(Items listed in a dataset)
=== Section Start ===

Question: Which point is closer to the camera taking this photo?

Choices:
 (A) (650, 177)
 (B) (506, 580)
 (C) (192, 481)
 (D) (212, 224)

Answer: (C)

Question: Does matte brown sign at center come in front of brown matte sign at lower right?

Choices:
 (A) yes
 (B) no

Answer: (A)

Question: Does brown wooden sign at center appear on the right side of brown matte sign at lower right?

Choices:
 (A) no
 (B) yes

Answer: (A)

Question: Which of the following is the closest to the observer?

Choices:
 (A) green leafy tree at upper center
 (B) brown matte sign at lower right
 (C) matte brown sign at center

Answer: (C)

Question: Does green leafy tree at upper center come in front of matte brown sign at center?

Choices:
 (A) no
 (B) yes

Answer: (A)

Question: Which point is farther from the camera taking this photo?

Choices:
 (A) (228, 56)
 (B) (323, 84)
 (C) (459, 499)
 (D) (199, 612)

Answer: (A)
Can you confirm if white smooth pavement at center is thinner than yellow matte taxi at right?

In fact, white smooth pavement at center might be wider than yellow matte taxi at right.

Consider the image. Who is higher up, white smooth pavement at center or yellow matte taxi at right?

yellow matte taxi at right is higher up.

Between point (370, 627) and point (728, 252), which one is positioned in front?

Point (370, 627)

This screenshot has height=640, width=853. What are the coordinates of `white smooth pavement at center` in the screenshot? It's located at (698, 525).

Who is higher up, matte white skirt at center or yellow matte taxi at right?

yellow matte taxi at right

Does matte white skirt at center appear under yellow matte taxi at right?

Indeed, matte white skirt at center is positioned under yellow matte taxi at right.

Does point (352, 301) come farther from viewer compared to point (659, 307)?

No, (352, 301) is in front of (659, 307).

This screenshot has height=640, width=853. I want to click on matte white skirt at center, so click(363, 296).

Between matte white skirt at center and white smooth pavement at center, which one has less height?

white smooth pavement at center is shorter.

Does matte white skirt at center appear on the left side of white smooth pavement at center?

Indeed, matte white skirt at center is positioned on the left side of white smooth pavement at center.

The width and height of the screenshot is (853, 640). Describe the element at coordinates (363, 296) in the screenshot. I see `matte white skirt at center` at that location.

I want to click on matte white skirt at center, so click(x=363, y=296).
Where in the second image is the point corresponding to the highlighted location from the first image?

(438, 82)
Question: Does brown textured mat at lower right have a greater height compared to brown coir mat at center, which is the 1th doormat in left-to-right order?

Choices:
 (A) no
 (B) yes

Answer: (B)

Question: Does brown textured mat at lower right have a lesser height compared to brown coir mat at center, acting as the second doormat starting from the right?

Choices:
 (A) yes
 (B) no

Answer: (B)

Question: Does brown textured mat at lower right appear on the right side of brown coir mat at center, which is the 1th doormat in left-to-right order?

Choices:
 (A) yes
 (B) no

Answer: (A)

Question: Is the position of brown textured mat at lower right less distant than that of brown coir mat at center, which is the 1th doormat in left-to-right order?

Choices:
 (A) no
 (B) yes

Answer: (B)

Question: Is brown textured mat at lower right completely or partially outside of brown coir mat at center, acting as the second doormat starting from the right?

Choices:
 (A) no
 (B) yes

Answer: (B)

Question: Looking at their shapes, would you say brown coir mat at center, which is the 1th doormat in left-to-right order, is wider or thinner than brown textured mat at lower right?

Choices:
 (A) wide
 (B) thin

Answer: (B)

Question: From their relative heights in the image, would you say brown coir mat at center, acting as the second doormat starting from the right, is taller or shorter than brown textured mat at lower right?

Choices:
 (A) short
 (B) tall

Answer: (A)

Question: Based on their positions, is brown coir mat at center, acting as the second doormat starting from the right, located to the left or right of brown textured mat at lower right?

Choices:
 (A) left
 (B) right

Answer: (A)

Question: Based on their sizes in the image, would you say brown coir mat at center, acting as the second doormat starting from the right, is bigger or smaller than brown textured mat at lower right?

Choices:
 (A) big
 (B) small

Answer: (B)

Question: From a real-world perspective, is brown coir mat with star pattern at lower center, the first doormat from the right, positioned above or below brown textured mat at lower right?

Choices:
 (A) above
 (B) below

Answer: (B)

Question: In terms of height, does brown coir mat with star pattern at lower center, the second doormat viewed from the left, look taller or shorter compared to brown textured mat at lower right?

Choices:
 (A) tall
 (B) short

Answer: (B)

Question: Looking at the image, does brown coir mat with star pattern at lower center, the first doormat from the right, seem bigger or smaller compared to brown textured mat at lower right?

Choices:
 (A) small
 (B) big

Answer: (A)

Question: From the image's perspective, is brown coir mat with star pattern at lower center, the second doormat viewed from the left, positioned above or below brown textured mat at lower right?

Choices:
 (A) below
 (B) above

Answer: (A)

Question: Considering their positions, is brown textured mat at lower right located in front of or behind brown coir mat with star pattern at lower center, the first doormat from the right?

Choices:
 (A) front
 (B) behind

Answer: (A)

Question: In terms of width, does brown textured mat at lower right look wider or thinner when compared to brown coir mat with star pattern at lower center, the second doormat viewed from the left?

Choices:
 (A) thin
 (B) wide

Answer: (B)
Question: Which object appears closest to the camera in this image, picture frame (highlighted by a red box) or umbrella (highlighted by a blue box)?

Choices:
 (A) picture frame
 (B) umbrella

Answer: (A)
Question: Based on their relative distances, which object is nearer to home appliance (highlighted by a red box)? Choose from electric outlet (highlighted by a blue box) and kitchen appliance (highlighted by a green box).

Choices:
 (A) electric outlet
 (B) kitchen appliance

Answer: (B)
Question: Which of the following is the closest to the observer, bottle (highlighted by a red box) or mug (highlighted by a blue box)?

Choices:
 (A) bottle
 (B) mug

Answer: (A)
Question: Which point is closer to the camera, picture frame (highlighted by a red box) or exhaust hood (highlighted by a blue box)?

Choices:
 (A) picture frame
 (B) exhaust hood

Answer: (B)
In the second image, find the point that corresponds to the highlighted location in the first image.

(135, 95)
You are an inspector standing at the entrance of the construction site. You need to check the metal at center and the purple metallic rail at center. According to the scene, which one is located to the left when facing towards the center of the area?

=== Section End ===

## EXERCISE OBJECTIVE
Rename "yellow matte taxi" to "yellow shiny cab" everywhere in the listing above, keeping every other part the same.

## WRITTEN SOLUTION
Question: Which point is closer to the camera taking this photo?

Choices:
 (A) (650, 177)
 (B) (506, 580)
 (C) (192, 481)
 (D) (212, 224)

Answer: (C)

Question: Does matte brown sign at center come in front of brown matte sign at lower right?

Choices:
 (A) yes
 (B) no

Answer: (A)

Question: Does brown wooden sign at center appear on the right side of brown matte sign at lower right?

Choices:
 (A) no
 (B) yes

Answer: (A)

Question: Which of the following is the closest to the observer?

Choices:
 (A) green leafy tree at upper center
 (B) brown matte sign at lower right
 (C) matte brown sign at center

Answer: (C)

Question: Does green leafy tree at upper center come in front of matte brown sign at center?

Choices:
 (A) no
 (B) yes

Answer: (A)

Question: Which point is farther from the camera taking this photo?

Choices:
 (A) (228, 56)
 (B) (323, 84)
 (C) (459, 499)
 (D) (199, 612)

Answer: (A)
Can you confirm if white smooth pavement at center is thinner than yellow shiny cab at right?

In fact, white smooth pavement at center might be wider than yellow shiny cab at right.

Consider the image. Who is higher up, white smooth pavement at center or yellow shiny cab at right?

yellow shiny cab at right is higher up.

Between point (370, 627) and point (728, 252), which one is positioned in front?

Point (370, 627)

This screenshot has height=640, width=853. What are the coordinates of `white smooth pavement at center` in the screenshot? It's located at (698, 525).

Who is higher up, matte white skirt at center or yellow shiny cab at right?

yellow shiny cab at right

Does matte white skirt at center appear under yellow shiny cab at right?

Indeed, matte white skirt at center is positioned under yellow shiny cab at right.

Does point (352, 301) come farther from viewer compared to point (659, 307)?

No, (352, 301) is in front of (659, 307).

This screenshot has height=640, width=853. I want to click on matte white skirt at center, so click(363, 296).

Between matte white skirt at center and white smooth pavement at center, which one has less height?

white smooth pavement at center is shorter.

Does matte white skirt at center appear on the left side of white smooth pavement at center?

Indeed, matte white skirt at center is positioned on the left side of white smooth pavement at center.

The width and height of the screenshot is (853, 640). Describe the element at coordinates (363, 296) in the screenshot. I see `matte white skirt at center` at that location.

I want to click on matte white skirt at center, so click(x=363, y=296).
Where in the second image is the point corresponding to the highlighted location from the first image?

(438, 82)
Question: Does brown textured mat at lower right have a greater height compared to brown coir mat at center, which is the 1th doormat in left-to-right order?

Choices:
 (A) no
 (B) yes

Answer: (B)

Question: Does brown textured mat at lower right have a lesser height compared to brown coir mat at center, acting as the second doormat starting from the right?

Choices:
 (A) yes
 (B) no

Answer: (B)

Question: Does brown textured mat at lower right appear on the right side of brown coir mat at center, which is the 1th doormat in left-to-right order?

Choices:
 (A) yes
 (B) no

Answer: (A)

Question: Is the position of brown textured mat at lower right less distant than that of brown coir mat at center, which is the 1th doormat in left-to-right order?

Choices:
 (A) no
 (B) yes

Answer: (B)

Question: Is brown textured mat at lower right completely or partially outside of brown coir mat at center, acting as the second doormat starting from the right?

Choices:
 (A) no
 (B) yes

Answer: (B)

Question: Looking at their shapes, would you say brown coir mat at center, which is the 1th doormat in left-to-right order, is wider or thinner than brown textured mat at lower right?

Choices:
 (A) wide
 (B) thin

Answer: (B)

Question: From their relative heights in the image, would you say brown coir mat at center, acting as the second doormat starting from the right, is taller or shorter than brown textured mat at lower right?

Choices:
 (A) short
 (B) tall

Answer: (A)

Question: Based on their positions, is brown coir mat at center, acting as the second doormat starting from the right, located to the left or right of brown textured mat at lower right?

Choices:
 (A) left
 (B) right

Answer: (A)

Question: Based on their sizes in the image, would you say brown coir mat at center, acting as the second doormat starting from the right, is bigger or smaller than brown textured mat at lower right?

Choices:
 (A) big
 (B) small

Answer: (B)

Question: From a real-world perspective, is brown coir mat with star pattern at lower center, the first doormat from the right, positioned above or below brown textured mat at lower right?

Choices:
 (A) above
 (B) below

Answer: (B)

Question: In terms of height, does brown coir mat with star pattern at lower center, the second doormat viewed from the left, look taller or shorter compared to brown textured mat at lower right?

Choices:
 (A) tall
 (B) short

Answer: (B)

Question: Looking at the image, does brown coir mat with star pattern at lower center, the first doormat from the right, seem bigger or smaller compared to brown textured mat at lower right?

Choices:
 (A) small
 (B) big

Answer: (A)

Question: From the image's perspective, is brown coir mat with star pattern at lower center, the second doormat viewed from the left, positioned above or below brown textured mat at lower right?

Choices:
 (A) below
 (B) above

Answer: (A)

Question: Considering their positions, is brown textured mat at lower right located in front of or behind brown coir mat with star pattern at lower center, the first doormat from the right?

Choices:
 (A) front
 (B) behind

Answer: (A)

Question: In terms of width, does brown textured mat at lower right look wider or thinner when compared to brown coir mat with star pattern at lower center, the second doormat viewed from the left?

Choices:
 (A) thin
 (B) wide

Answer: (B)
Question: Which object appears closest to the camera in this image, picture frame (highlighted by a red box) or umbrella (highlighted by a blue box)?

Choices:
 (A) picture frame
 (B) umbrella

Answer: (A)
Question: Based on their relative distances, which object is nearer to home appliance (highlighted by a red box)? Choose from electric outlet (highlighted by a blue box) and kitchen appliance (highlighted by a green box).

Choices:
 (A) electric outlet
 (B) kitchen appliance

Answer: (B)
Question: Which of the following is the closest to the observer, bottle (highlighted by a red box) or mug (highlighted by a blue box)?

Choices:
 (A) bottle
 (B) mug

Answer: (A)
Question: Which point is closer to the camera, picture frame (highlighted by a red box) or exhaust hood (highlighted by a blue box)?

Choices:
 (A) picture frame
 (B) exhaust hood

Answer: (B)
In the second image, find the point that corresponds to the highlighted location in the first image.

(135, 95)
You are an inspector standing at the entrance of the construction site. You need to check the metal at center and the purple metallic rail at center. According to the scene, which one is located to the left when facing towards the center of the area?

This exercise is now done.